- EXERCISE INSTRUCTIONS: Please give an exact transcription of the lines below, from the one that contains "to Dose/blau [454,206]" to the very last, with no other lines.

- DATA EXCERPT:
%%
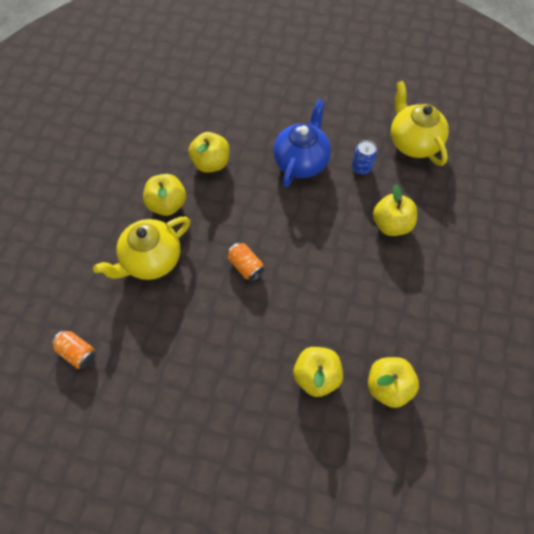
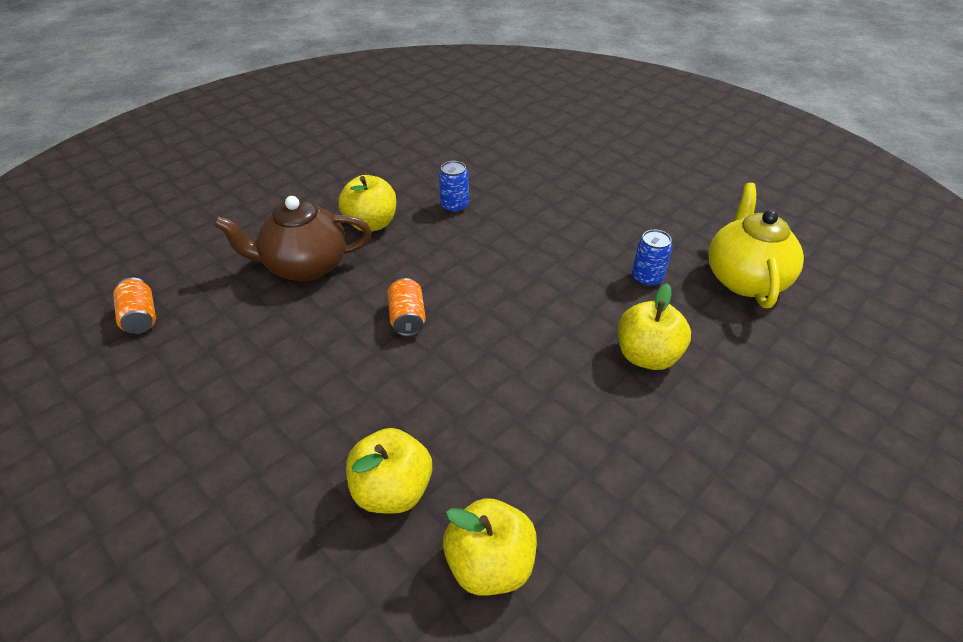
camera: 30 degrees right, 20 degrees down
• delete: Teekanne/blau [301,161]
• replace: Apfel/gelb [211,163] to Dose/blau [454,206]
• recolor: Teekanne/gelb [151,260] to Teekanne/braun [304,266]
%%
- RESPONSE BELOW:
• replace: Apfel/gelb [211,163] to Dose/blau [454,206]
• recolor: Teekanne/gelb [151,260] to Teekanne/braun [304,266]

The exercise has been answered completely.